:: WHAT THE TASK ASKS ::
Could you output the records as a Markdown table with the columns n and Line, starting at the first line and continuing through the line containing "Portcullis [263, 249]", with blank lines left out?

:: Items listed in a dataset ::
____
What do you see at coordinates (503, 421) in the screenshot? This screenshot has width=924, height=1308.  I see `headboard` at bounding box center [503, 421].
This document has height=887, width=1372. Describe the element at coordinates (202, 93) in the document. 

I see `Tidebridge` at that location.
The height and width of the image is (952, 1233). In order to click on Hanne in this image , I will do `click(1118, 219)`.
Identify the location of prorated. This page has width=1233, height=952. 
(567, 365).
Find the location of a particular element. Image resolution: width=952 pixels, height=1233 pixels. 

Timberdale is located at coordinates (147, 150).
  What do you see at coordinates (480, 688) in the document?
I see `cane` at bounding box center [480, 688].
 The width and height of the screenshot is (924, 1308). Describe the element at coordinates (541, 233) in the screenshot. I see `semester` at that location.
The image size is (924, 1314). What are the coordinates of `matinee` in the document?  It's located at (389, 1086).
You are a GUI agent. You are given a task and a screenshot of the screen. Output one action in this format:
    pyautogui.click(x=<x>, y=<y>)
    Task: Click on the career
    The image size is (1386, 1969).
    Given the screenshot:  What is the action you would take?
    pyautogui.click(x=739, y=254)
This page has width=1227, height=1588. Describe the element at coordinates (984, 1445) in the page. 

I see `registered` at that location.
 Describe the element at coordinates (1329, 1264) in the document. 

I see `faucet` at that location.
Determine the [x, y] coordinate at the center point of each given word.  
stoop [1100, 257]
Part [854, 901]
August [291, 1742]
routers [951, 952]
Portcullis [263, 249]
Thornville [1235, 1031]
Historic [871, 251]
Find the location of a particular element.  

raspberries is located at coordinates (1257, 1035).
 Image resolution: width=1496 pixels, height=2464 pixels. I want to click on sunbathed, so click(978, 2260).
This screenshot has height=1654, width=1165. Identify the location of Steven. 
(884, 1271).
____
:: ANSWER TO THIS EXERCISE ::
| n | Line |
|---|---|
| 1 | What do you see at coordinates (503, 421) in the screenshot? This screenshot has width=924, height=1308.  I see `headboard` at bounding box center [503, 421]. |
| 2 | This document has height=887, width=1372. Describe the element at coordinates (202, 93) in the document.  |
| 3 | I see `Tidebridge` at that location. |
| 4 | The height and width of the image is (952, 1233). In order to click on Hanne in this image , I will do `click(1118, 219)`. |
| 5 | Identify the location of prorated. This page has width=1233, height=952.  |
| 6 | (567, 365). |
| 7 | Find the location of a particular element. Image resolution: width=952 pixels, height=1233 pixels.  |
| 8 | Timberdale is located at coordinates (147, 150). |
| 9 |   What do you see at coordinates (480, 688) in the document? |
| 10 | I see `cane` at bounding box center [480, 688]. |
| 11 |  The width and height of the screenshot is (924, 1308). Describe the element at coordinates (541, 233) in the screenshot. I see `semester` at that location. |
| 12 | The image size is (924, 1314). What are the coordinates of `matinee` in the document?  It's located at (389, 1086). |
| 13 | You are a GUI agent. You are given a task and a screenshot of the screen. Output one action in this format: |
| 14 |     pyautogui.click(x=<x>, y=<y>) |
| 15 |     Task: Click on the career |
| 16 |     The image size is (1386, 1969). |
| 17 |     Given the screenshot:  What is the action you would take? |
| 18 |     pyautogui.click(x=739, y=254) |
| 19 | This page has width=1227, height=1588. Describe the element at coordinates (984, 1445) in the page.  |
| 20 | I see `registered` at that location. |
| 21 |  Describe the element at coordinates (1329, 1264) in the document.  |
| 22 | I see `faucet` at that location. |
| 23 | Determine the [x, y] coordinate at the center point of each given word.   |
| 24 | stoop [1100, 257] |
| 25 | Part [854, 901] |
| 26 | August [291, 1742] |
| 27 | routers [951, 952] |
| 28 | Portcullis [263, 249] |